═══ Te verwerken gegevens

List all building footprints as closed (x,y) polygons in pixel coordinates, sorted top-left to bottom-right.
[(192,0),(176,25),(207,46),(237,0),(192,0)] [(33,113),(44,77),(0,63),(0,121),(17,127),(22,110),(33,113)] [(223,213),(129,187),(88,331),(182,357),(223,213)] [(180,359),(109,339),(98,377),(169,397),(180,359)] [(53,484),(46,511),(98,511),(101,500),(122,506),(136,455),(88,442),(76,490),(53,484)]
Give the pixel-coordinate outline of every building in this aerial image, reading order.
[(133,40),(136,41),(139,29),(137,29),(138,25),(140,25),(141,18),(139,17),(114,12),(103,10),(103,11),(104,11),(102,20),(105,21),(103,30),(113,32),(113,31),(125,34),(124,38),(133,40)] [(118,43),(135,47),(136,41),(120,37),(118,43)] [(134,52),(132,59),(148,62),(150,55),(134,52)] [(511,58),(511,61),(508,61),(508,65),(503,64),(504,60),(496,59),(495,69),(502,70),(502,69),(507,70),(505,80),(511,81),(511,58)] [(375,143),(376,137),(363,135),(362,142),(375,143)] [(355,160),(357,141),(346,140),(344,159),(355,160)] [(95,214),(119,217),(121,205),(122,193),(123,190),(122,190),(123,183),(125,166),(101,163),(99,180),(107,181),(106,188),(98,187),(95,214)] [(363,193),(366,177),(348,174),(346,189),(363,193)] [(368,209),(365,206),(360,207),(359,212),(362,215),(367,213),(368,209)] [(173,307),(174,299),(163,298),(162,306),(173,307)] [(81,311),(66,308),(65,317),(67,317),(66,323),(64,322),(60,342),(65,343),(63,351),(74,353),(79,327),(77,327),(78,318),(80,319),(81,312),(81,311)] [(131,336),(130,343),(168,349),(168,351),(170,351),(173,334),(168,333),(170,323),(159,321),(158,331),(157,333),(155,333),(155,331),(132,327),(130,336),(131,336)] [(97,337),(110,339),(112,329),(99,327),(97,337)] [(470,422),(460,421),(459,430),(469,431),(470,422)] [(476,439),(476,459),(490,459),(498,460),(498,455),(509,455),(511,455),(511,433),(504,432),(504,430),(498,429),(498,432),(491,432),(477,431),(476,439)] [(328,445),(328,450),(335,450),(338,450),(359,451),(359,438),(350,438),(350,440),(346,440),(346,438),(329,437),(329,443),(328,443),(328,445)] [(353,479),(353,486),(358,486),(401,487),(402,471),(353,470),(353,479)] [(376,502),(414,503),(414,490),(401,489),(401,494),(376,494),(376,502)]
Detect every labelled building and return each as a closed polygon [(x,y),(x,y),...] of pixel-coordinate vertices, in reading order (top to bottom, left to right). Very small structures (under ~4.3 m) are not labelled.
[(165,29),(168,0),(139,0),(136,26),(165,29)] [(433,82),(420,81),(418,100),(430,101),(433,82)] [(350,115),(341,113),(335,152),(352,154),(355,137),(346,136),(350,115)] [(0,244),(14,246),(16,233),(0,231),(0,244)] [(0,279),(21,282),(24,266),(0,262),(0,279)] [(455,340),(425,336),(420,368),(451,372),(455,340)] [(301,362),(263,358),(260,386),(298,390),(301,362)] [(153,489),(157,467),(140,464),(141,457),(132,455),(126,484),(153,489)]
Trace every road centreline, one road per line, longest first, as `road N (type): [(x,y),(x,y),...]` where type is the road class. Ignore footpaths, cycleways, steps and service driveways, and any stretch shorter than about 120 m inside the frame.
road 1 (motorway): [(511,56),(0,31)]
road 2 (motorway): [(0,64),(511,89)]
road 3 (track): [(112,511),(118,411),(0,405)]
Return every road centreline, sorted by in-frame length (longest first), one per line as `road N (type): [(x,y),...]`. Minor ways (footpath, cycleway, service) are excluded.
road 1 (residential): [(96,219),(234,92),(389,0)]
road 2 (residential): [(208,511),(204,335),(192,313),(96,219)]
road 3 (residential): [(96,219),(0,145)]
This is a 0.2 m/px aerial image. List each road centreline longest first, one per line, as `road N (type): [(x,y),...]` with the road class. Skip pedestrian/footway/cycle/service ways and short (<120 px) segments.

══════

Taakomschrijving » Bewerk alstublieft alle regels hierboven door elke "centreline" te vervangen door "center line". Laat de rest ongewijzigd.

Uitgewerkte oplossing »
List all building footprints as closed (x,y) polygons in pixel coordinates, sorted top-left to bottom-right.
[(192,0),(176,25),(207,46),(237,0),(192,0)] [(33,113),(44,77),(0,63),(0,121),(17,127),(22,110),(33,113)] [(223,213),(129,187),(88,331),(182,357),(223,213)] [(180,359),(109,339),(98,377),(169,397),(180,359)] [(53,484),(46,511),(98,511),(101,500),(122,506),(136,455),(88,442),(76,490),(53,484)]
Give the pixel-coordinate outline of every building in this aerial image, reading order.
[(133,40),(136,41),(139,29),(137,29),(138,25),(140,25),(141,18),(139,17),(114,12),(103,10),(103,11),(104,11),(102,20),(105,21),(103,30),(113,32),(113,31),(125,34),(124,38),(133,40)] [(118,43),(135,47),(136,41),(120,37),(118,43)] [(134,52),(132,59),(148,62),(150,55),(134,52)] [(511,58),(511,61),(508,61),(508,65),(503,64),(504,60),(496,59),(495,69),(502,70),(502,69),(507,70),(505,80),(511,81),(511,58)] [(375,143),(376,137),(363,135),(362,142),(375,143)] [(355,160),(357,141),(346,140),(344,159),(355,160)] [(95,214),(119,217),(121,205),(122,193),(123,190),(122,190),(123,183),(125,166),(101,163),(99,180),(107,181),(106,188),(98,187),(95,214)] [(363,193),(366,177),(348,174),(346,189),(363,193)] [(368,209),(365,206),(360,207),(359,212),(362,215),(367,213),(368,209)] [(173,307),(174,299),(163,298),(162,306),(173,307)] [(81,311),(66,308),(65,317),(67,317),(66,323),(64,322),(60,342),(65,343),(63,351),(74,353),(79,327),(77,327),(78,318),(80,319),(81,312),(81,311)] [(131,336),(130,343),(168,349),(168,351),(170,351),(173,334),(168,333),(170,323),(159,321),(158,331),(157,333),(155,333),(155,331),(132,327),(130,336),(131,336)] [(97,337),(110,339),(112,329),(99,327),(97,337)] [(470,422),(460,421),(459,430),(469,431),(470,422)] [(476,439),(476,459),(490,459),(498,460),(498,455),(509,455),(511,455),(511,433),(504,432),(504,430),(498,429),(498,432),(491,432),(477,431),(476,439)] [(328,445),(328,450),(335,450),(338,450),(359,451),(359,438),(350,438),(350,440),(346,440),(346,438),(329,437),(329,443),(328,443),(328,445)] [(353,479),(353,486),(358,486),(401,487),(402,471),(353,470),(353,479)] [(376,502),(414,503),(414,490),(401,489),(401,494),(376,494),(376,502)]
Detect every labelled building and return each as a closed polygon [(x,y),(x,y),...] of pixel-coordinate vertices, in reading order (top to bottom, left to right). Very small structures (under ~4.3 m) are not labelled.
[(165,29),(168,0),(139,0),(136,26),(165,29)] [(433,82),(420,81),(418,100),(430,101),(433,82)] [(350,115),(341,113),(335,152),(352,154),(355,137),(346,136),(350,115)] [(0,244),(14,246),(16,233),(0,231),(0,244)] [(0,279),(21,282),(24,266),(0,262),(0,279)] [(455,340),(425,336),(420,368),(451,372),(455,340)] [(301,362),(263,358),(260,386),(298,390),(301,362)] [(153,489),(157,467),(140,464),(141,457),(132,455),(126,484),(153,489)]
Trace every road center line, one road per line, longest first, as `road N (type): [(x,y),(x,y),...]` where type is the road class. Ignore footpaths, cycleways, steps and service driveways, and any stretch shorter than about 120 m inside the frame.
road 1 (motorway): [(511,56),(0,31)]
road 2 (motorway): [(0,64),(511,89)]
road 3 (track): [(112,511),(118,411),(0,405)]
Return every road center line, sorted by in-frame length (longest first), one per line as `road N (type): [(x,y),...]`. Minor ways (footpath, cycleway, service) are excluded.
road 1 (residential): [(96,219),(234,92),(389,0)]
road 2 (residential): [(208,511),(204,335),(192,313),(96,219)]
road 3 (residential): [(96,219),(0,145)]
This is a 0.2 m/px aerial image. List each road center line longest first, one per line, as `road N (type): [(x,y),...]` with the road class. Skip pedestrian/footway/cycle/service ways and short (<120 px) segments.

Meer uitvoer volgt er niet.